[[ Supplied records, beginning ]]
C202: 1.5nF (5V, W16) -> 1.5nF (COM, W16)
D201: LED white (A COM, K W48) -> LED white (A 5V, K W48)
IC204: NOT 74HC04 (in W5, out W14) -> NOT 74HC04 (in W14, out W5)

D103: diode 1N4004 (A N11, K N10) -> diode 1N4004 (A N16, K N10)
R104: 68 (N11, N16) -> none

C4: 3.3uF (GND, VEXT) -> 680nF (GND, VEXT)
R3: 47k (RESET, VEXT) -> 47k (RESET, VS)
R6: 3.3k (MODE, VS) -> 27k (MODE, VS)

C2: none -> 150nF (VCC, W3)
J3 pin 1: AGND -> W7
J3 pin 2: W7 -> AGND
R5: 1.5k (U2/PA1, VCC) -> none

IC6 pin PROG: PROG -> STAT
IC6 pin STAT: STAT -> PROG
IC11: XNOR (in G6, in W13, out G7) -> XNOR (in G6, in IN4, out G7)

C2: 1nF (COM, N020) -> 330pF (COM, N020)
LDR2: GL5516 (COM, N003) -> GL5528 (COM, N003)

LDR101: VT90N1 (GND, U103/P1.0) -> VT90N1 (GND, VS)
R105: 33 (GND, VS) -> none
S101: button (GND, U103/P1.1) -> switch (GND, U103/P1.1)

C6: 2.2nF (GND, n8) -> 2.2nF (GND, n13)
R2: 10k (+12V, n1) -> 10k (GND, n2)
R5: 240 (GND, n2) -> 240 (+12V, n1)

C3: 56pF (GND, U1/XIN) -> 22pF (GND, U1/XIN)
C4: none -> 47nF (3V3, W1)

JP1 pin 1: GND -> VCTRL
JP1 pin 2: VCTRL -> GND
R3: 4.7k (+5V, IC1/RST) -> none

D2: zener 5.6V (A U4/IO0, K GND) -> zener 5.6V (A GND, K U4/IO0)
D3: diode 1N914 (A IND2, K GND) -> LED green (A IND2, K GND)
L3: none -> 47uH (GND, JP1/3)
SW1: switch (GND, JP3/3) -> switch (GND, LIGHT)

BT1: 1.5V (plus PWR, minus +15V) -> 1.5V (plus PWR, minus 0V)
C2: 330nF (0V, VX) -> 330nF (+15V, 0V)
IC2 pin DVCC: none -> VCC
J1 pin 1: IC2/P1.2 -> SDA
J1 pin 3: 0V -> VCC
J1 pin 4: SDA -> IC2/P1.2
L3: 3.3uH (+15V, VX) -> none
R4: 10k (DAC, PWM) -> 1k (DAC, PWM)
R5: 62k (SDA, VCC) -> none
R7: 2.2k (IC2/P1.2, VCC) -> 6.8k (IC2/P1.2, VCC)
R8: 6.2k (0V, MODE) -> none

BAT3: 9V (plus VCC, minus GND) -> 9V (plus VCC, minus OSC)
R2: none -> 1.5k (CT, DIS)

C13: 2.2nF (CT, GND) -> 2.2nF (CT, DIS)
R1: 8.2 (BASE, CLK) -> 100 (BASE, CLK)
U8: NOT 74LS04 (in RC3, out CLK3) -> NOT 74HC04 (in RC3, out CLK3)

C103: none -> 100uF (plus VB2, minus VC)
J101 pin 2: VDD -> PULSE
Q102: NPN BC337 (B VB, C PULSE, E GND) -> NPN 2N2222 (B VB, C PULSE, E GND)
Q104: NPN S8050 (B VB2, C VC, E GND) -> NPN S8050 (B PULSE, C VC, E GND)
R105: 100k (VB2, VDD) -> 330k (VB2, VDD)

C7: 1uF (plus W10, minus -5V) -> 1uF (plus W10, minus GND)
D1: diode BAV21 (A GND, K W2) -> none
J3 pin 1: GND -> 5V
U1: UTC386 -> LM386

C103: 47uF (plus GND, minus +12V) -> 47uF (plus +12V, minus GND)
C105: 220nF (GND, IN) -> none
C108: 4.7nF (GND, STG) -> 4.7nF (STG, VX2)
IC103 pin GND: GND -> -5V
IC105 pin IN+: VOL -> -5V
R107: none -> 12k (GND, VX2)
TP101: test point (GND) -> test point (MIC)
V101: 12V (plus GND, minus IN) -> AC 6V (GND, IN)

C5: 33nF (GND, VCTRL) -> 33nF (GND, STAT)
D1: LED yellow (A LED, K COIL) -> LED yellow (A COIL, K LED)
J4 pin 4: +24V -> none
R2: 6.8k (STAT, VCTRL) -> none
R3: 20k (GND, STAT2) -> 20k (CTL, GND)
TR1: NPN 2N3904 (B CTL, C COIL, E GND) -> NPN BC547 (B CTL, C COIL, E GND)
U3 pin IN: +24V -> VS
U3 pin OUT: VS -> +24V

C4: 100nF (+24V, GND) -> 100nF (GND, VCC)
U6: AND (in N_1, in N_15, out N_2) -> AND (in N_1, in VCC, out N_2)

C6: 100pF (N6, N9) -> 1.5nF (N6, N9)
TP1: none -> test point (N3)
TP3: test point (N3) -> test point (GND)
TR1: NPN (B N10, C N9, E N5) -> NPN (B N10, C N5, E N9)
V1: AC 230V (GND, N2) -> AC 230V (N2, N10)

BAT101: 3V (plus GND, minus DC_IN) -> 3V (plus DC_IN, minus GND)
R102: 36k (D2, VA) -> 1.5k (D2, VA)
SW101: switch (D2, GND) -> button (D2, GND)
[[ Supplied records, end ]]
Problem details:
Give again, exactly, every line from the one holding "U6: AND (in" to the last line of the data.

Exercise response:
U6: AND (in N_1, in N_15, out N_2) -> AND (in N_1, in VCC, out N_2)

C6: 100pF (N6, N9) -> 1.5nF (N6, N9)
TP1: none -> test point (N3)
TP3: test point (N3) -> test point (GND)
TR1: NPN (B N10, C N9, E N5) -> NPN (B N10, C N5, E N9)
V1: AC 230V (GND, N2) -> AC 230V (N2, N10)

BAT101: 3V (plus GND, minus DC_IN) -> 3V (plus DC_IN, minus GND)
R102: 36k (D2, VA) -> 1.5k (D2, VA)
SW101: switch (D2, GND) -> button (D2, GND)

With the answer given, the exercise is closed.